[Work required] Retype only what runs from the line that contains "purple carrot [309,344,471,439]" through the last line of the listing below, both lines included.

[Recorded information]
----------
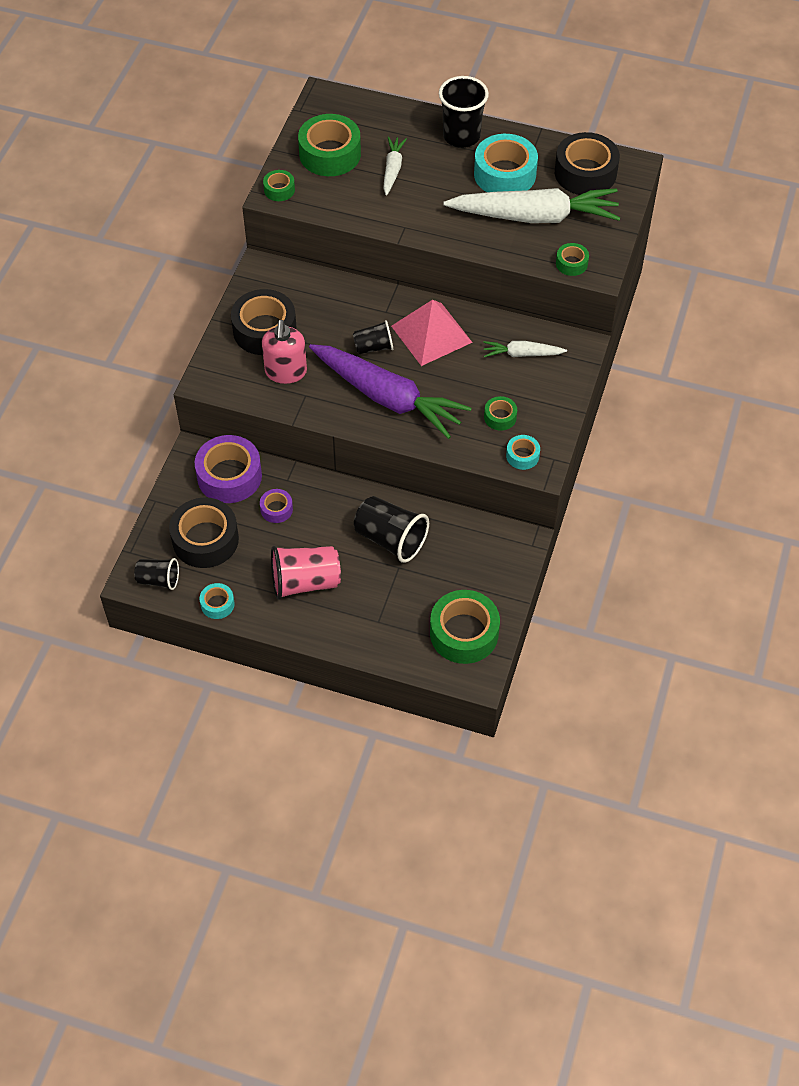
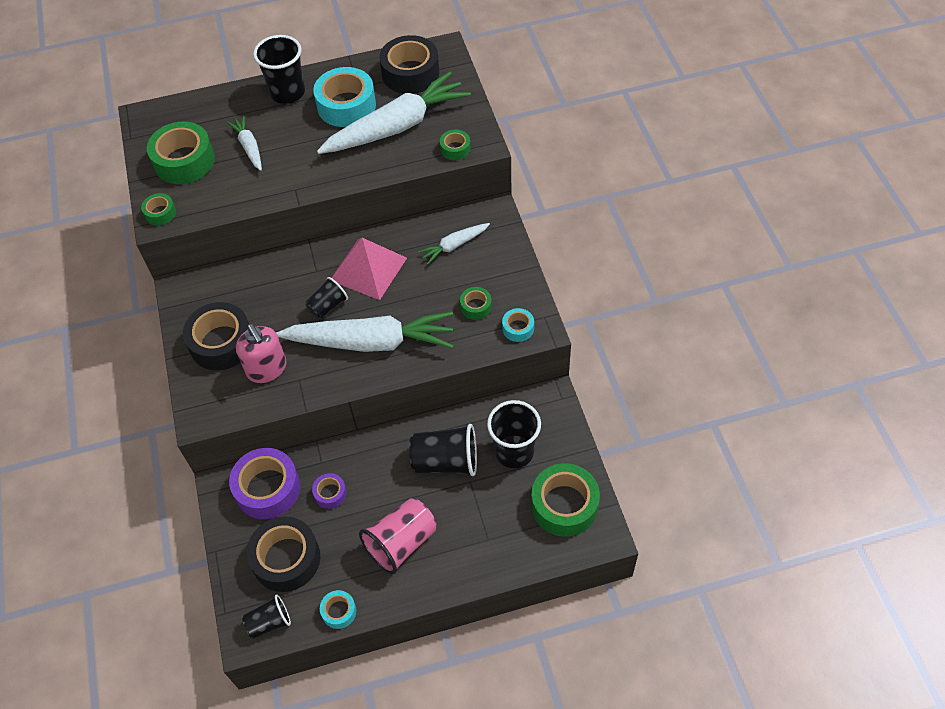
camera: 30 degrees left, 0 degrees up
purple carrot [309,344,471,439] -> white carrot [276,311,454,352]
none -> black cup [487,400,541,468]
----------
[Output of the task]
purple carrot [309,344,471,439] -> white carrot [276,311,454,352]
none -> black cup [487,400,541,468]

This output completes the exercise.